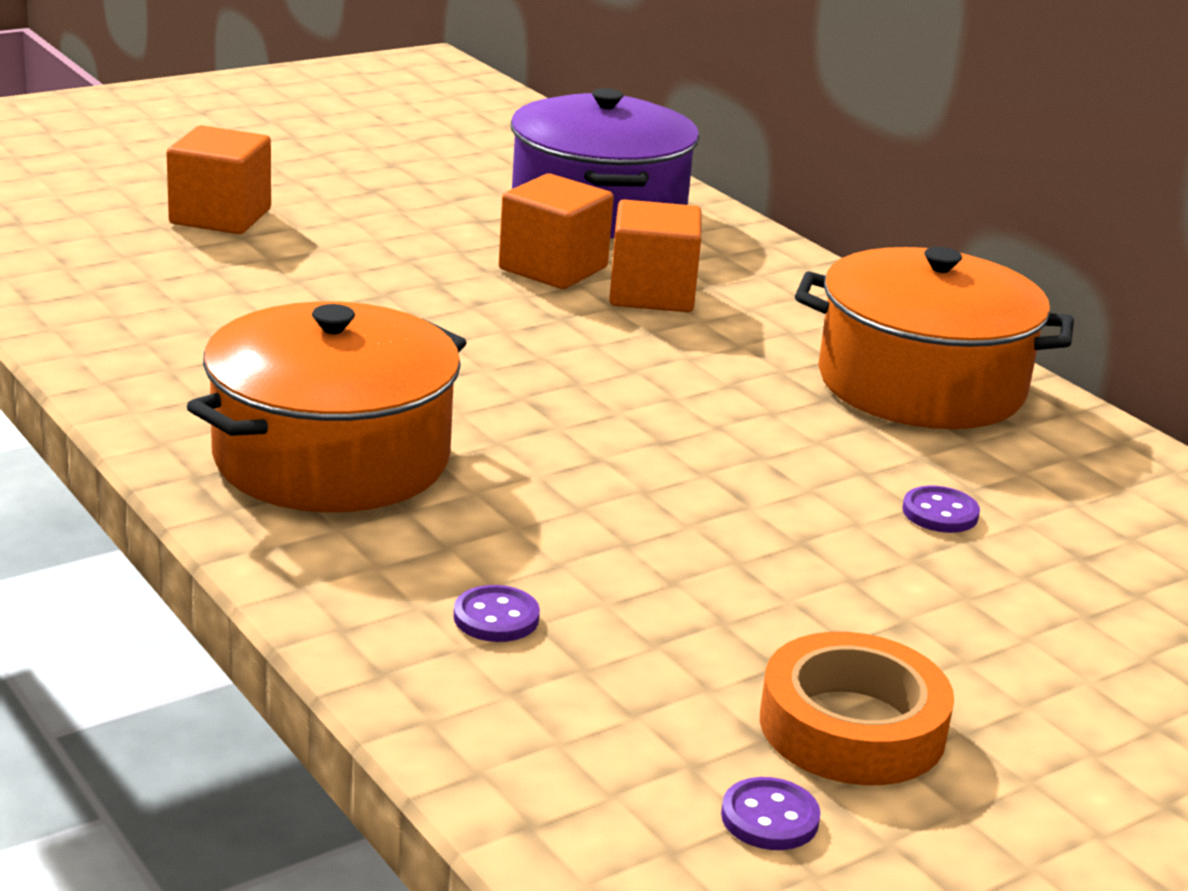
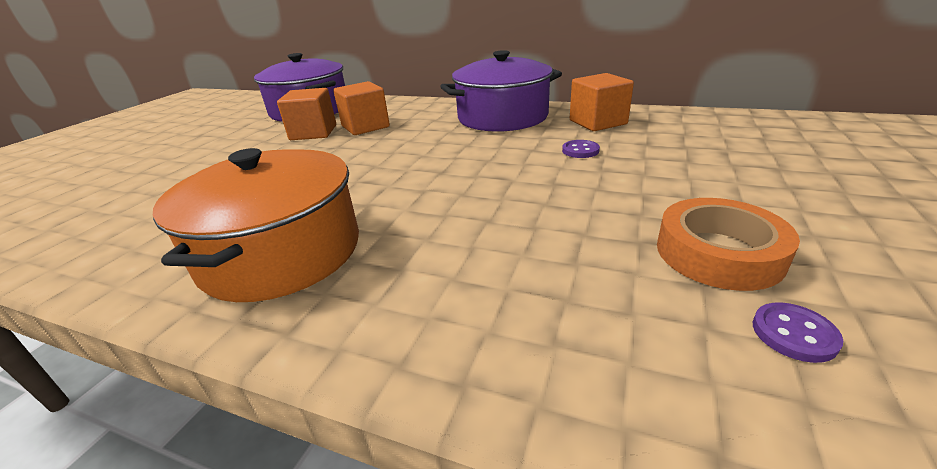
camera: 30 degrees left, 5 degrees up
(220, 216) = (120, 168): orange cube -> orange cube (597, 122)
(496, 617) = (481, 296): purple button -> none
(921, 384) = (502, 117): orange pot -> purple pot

★ ★ ★ ★

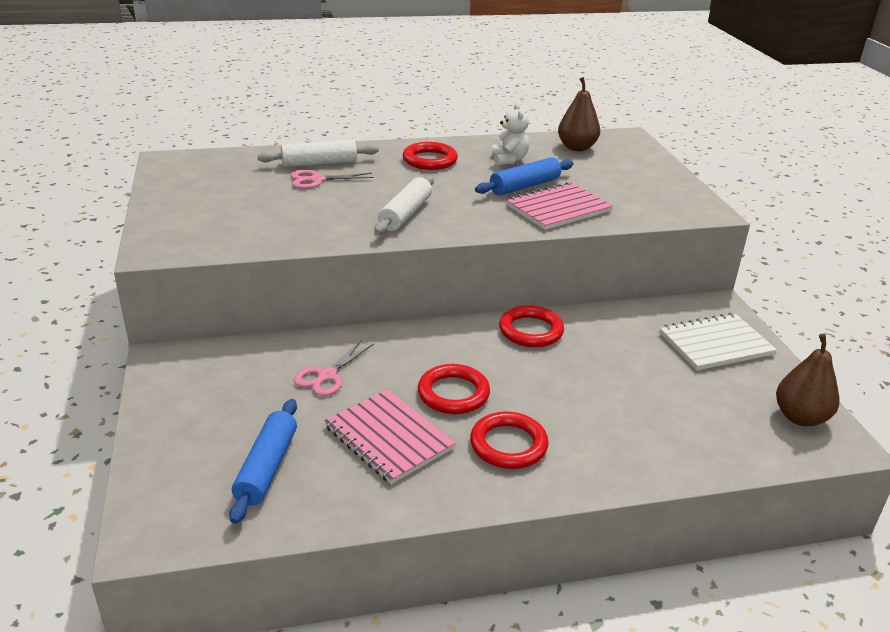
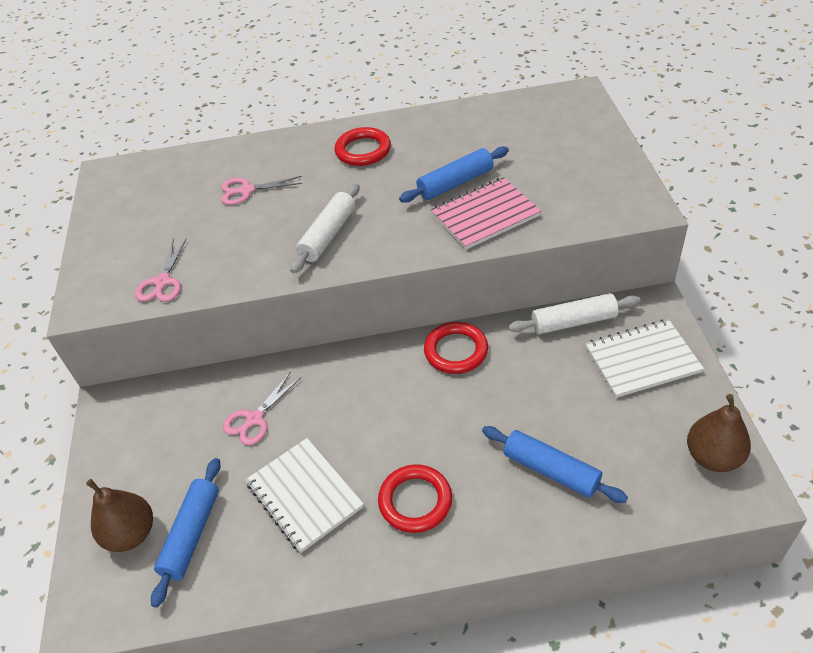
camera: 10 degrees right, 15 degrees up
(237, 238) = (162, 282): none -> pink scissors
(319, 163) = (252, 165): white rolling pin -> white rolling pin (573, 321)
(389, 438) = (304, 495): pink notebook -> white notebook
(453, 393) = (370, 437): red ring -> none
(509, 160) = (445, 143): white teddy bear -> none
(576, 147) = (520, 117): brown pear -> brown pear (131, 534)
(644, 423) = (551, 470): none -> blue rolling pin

★ ★ ★ ★

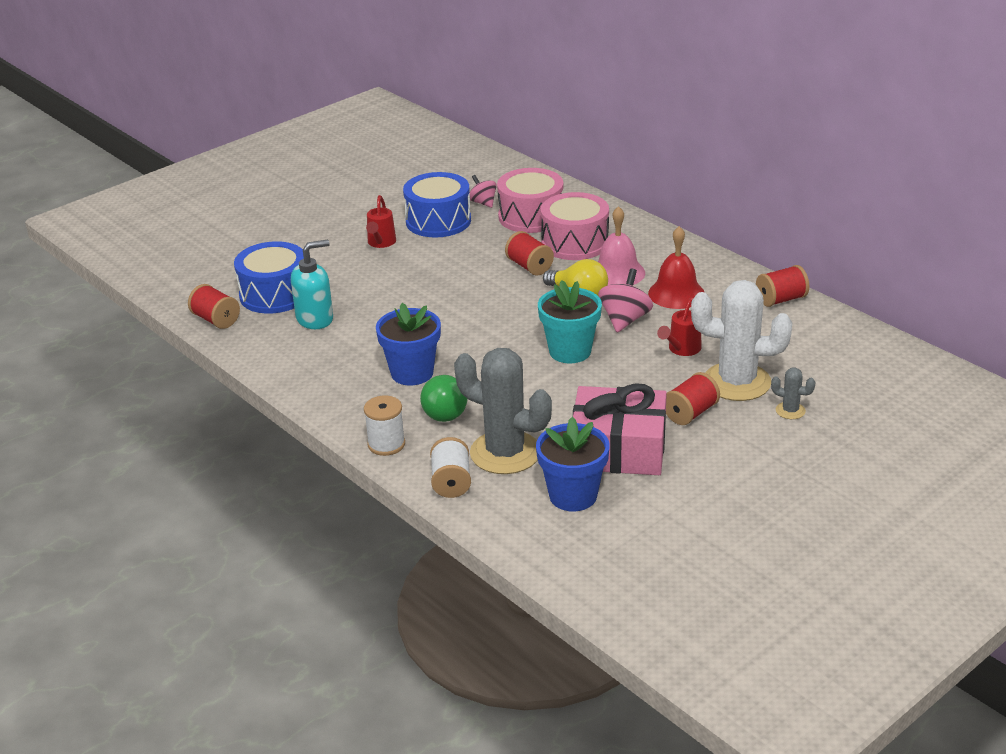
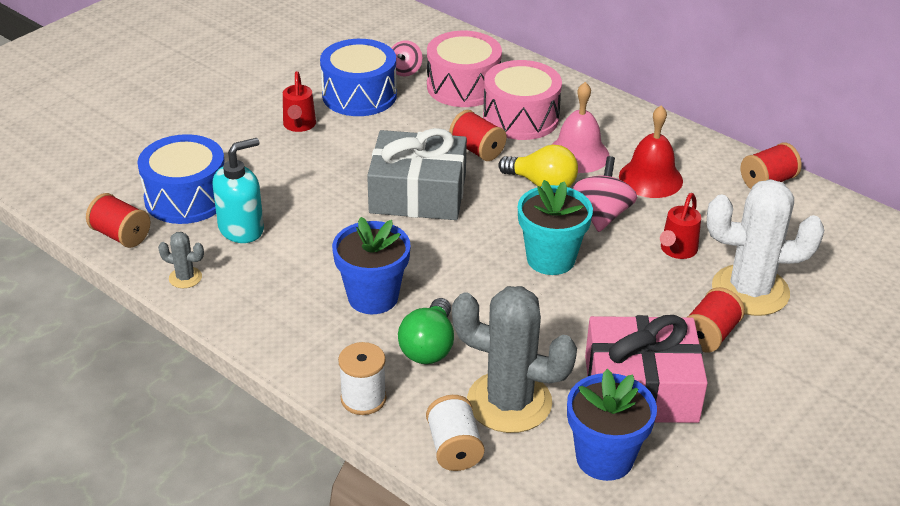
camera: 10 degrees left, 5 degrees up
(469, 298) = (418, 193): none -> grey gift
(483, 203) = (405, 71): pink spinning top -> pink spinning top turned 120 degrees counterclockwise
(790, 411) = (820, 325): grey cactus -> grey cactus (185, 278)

★ ★ ★ ★

» **PROBLEM DETAILS**
In the entries above, find the line holding "(509, 160) = (445, 143): white" and the line holding "(644, 423) = (551, 470): none", then retype exactly those two lines and every line between them, and nothing else.

» **YOUR RESPONSE**
(509, 160) = (445, 143): white teddy bear -> none
(576, 147) = (520, 117): brown pear -> brown pear (131, 534)
(644, 423) = (551, 470): none -> blue rolling pin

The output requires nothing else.